YOUR TASK:
Write out every record below exactly as it stands, leaving the pictures out.

>>>

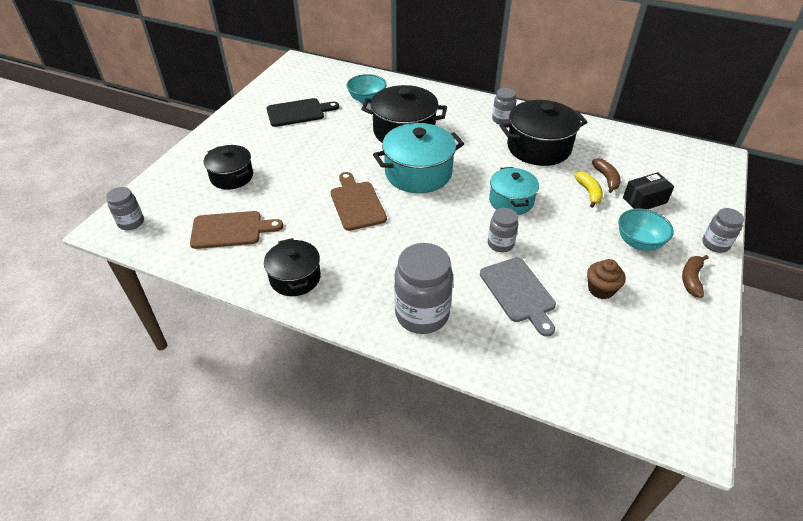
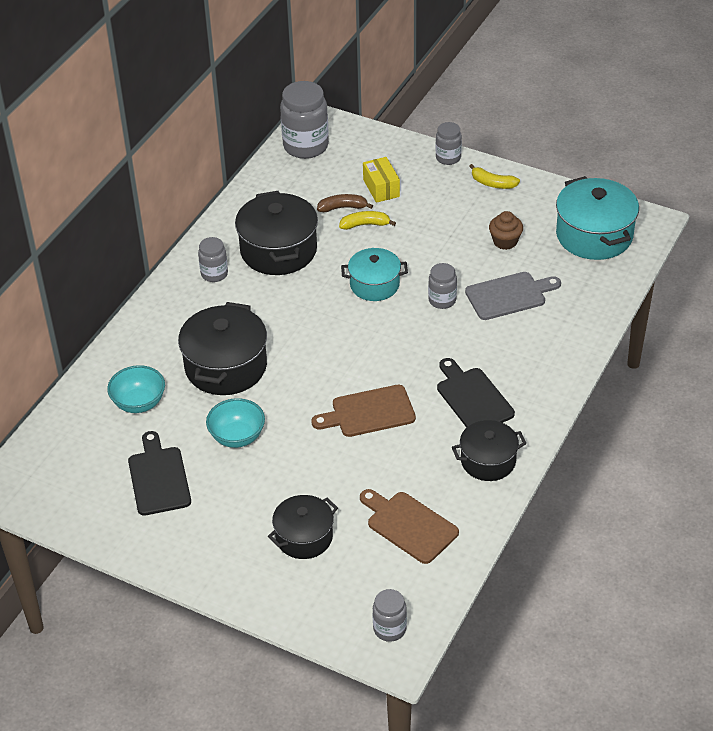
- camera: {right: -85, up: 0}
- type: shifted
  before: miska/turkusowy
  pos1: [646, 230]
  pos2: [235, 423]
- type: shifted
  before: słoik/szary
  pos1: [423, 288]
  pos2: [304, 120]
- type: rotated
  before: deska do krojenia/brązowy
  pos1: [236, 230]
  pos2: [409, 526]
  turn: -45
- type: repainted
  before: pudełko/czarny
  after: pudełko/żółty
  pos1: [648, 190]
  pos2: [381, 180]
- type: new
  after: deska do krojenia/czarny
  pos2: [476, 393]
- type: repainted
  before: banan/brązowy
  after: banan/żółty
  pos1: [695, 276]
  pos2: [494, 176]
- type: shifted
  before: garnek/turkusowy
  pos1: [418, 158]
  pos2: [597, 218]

<<<

TASK RESULT:
- camera: {right: -85, up: 0}
- type: shifted
  before: miska/turkusowy
  pos1: [646, 230]
  pos2: [235, 423]
- type: shifted
  before: słoik/szary
  pos1: [423, 288]
  pos2: [304, 120]
- type: rotated
  before: deska do krojenia/brązowy
  pos1: [236, 230]
  pos2: [409, 526]
  turn: -45
- type: repainted
  before: pudełko/czarny
  after: pudełko/żółty
  pos1: [648, 190]
  pos2: [381, 180]
- type: new
  after: deska do krojenia/czarny
  pos2: [476, 393]
- type: repainted
  before: banan/brązowy
  after: banan/żółty
  pos1: [695, 276]
  pos2: [494, 176]
- type: shifted
  before: garnek/turkusowy
  pos1: [418, 158]
  pos2: [597, 218]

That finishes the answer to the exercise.